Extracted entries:
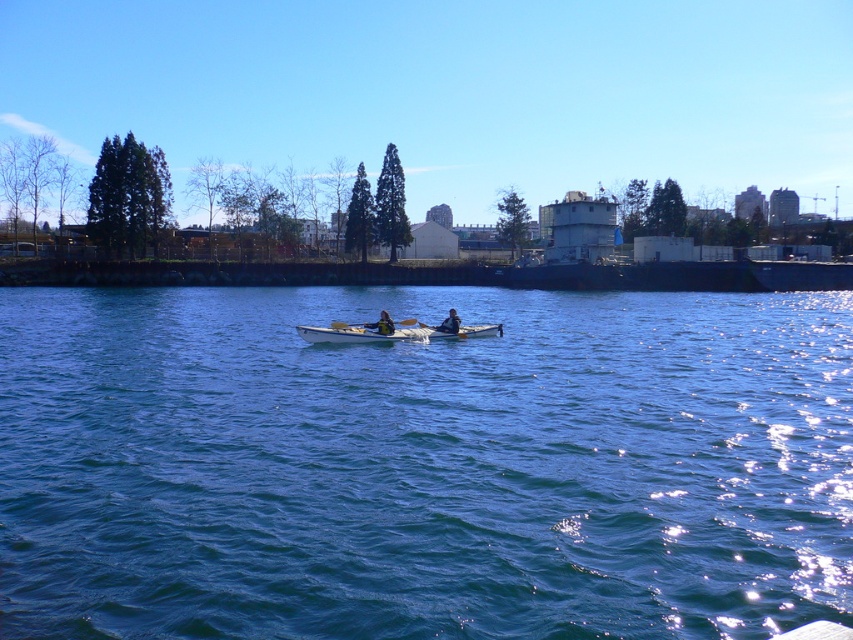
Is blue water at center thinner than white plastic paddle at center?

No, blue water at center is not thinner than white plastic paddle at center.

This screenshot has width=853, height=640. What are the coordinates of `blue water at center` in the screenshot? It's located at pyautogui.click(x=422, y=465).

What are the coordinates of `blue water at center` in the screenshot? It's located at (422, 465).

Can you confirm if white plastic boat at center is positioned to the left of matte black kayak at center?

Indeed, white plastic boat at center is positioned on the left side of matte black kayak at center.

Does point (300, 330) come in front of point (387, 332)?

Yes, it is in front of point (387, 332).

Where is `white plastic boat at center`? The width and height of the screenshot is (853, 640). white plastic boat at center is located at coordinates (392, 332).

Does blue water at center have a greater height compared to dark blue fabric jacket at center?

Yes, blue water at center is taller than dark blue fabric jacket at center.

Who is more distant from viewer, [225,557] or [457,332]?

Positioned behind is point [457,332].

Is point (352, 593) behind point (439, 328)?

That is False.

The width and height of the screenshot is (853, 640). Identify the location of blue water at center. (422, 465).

==

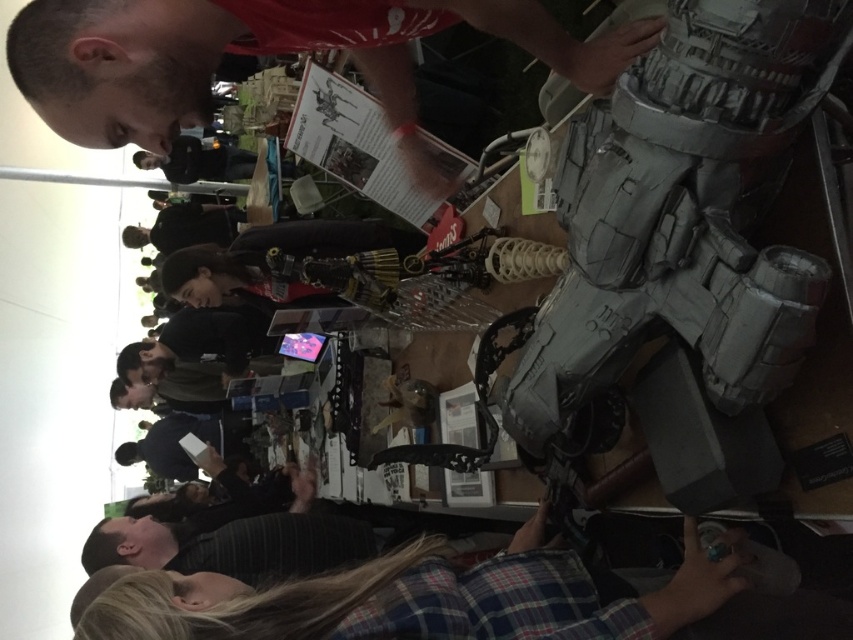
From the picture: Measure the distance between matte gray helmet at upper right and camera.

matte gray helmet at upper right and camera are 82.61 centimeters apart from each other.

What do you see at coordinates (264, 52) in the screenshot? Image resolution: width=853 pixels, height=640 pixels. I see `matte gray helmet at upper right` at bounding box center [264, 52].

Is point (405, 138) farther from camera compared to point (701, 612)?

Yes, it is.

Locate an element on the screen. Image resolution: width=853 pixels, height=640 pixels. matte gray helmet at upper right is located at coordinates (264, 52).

Description of the task: Can you arrange the lines of the entries above, from the line containing "Is blue water" through the line containing "That is False.", as a JSON list of strings with one string per line and blank lines left out?

Result:
[
  "Is blue water at center thinner than white plastic paddle at center?",
  "No, blue water at center is not thinner than white plastic paddle at center.",
  "This screenshot has width=853, height=640. What are the coordinates of `blue water at center` in the screenshot? It's located at pyautogui.click(x=422, y=465).",
  "What are the coordinates of `blue water at center` in the screenshot? It's located at (422, 465).",
  "Can you confirm if white plastic boat at center is positioned to the left of matte black kayak at center?",
  "Indeed, white plastic boat at center is positioned on the left side of matte black kayak at center.",
  "Does point (300, 330) come in front of point (387, 332)?",
  "Yes, it is in front of point (387, 332).",
  "Where is `white plastic boat at center`? The width and height of the screenshot is (853, 640). white plastic boat at center is located at coordinates (392, 332).",
  "Does blue water at center have a greater height compared to dark blue fabric jacket at center?",
  "Yes, blue water at center is taller than dark blue fabric jacket at center.",
  "Who is more distant from viewer, [225,557] or [457,332]?",
  "Positioned behind is point [457,332].",
  "Is point (352, 593) behind point (439, 328)?",
  "That is False."
]